▶ _Exercise prompt_
Once you reach the line containing "brown pan: 3 -> 5" in the entries below, write out that line and each one after it down to the line containing "pink shoe: 11 -> 13", exactly and with nothing added.

▶ _Source records_

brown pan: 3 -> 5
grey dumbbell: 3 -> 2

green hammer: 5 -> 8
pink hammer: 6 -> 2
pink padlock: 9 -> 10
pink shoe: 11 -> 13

--

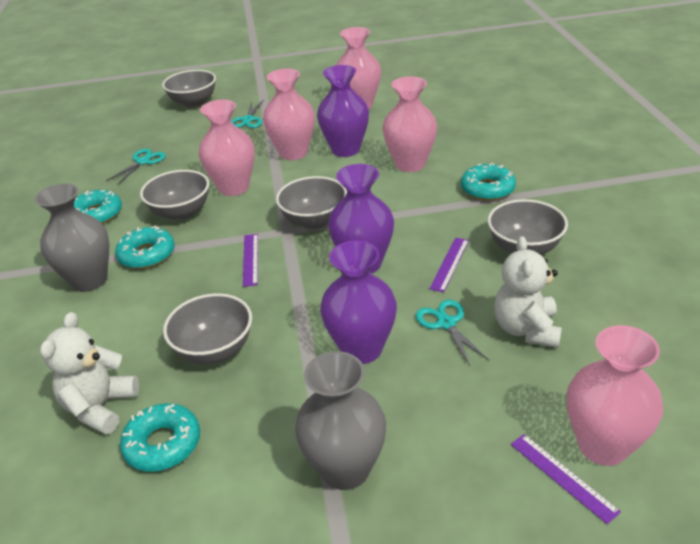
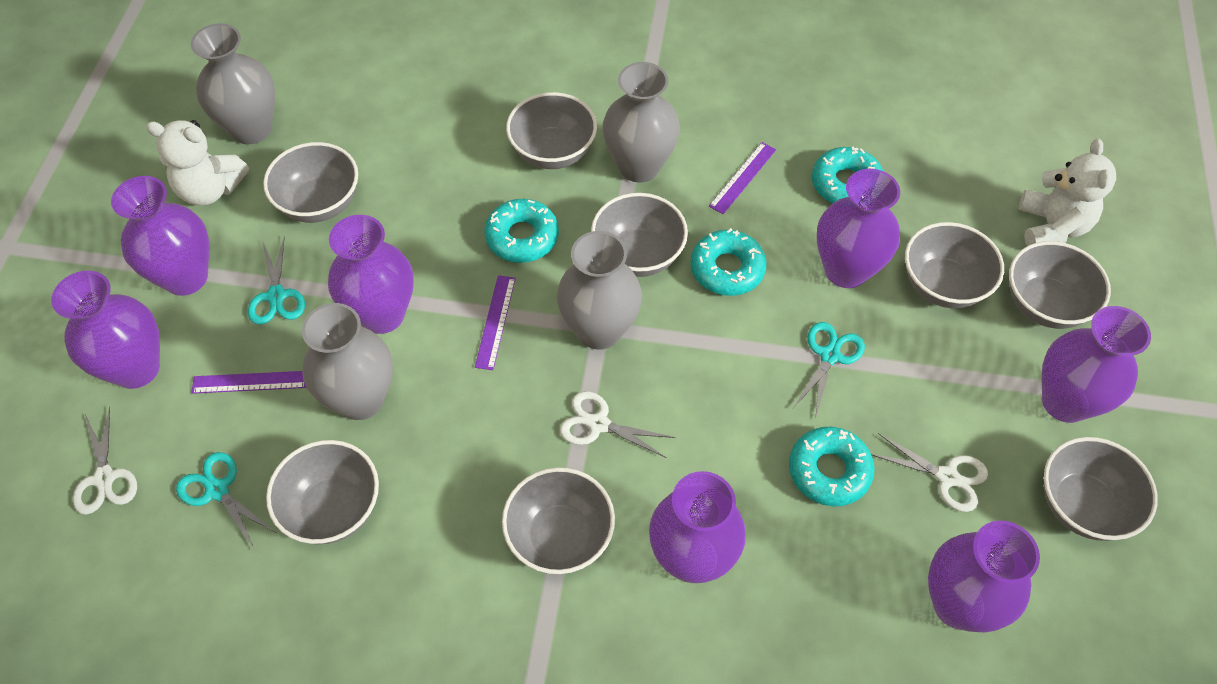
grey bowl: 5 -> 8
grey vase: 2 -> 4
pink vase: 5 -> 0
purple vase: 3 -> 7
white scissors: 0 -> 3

▶ _Exercise response_
brown pan: 3 -> 5
grey dumbbell: 3 -> 2

green hammer: 5 -> 8
pink hammer: 6 -> 2
pink padlock: 9 -> 10
pink shoe: 11 -> 13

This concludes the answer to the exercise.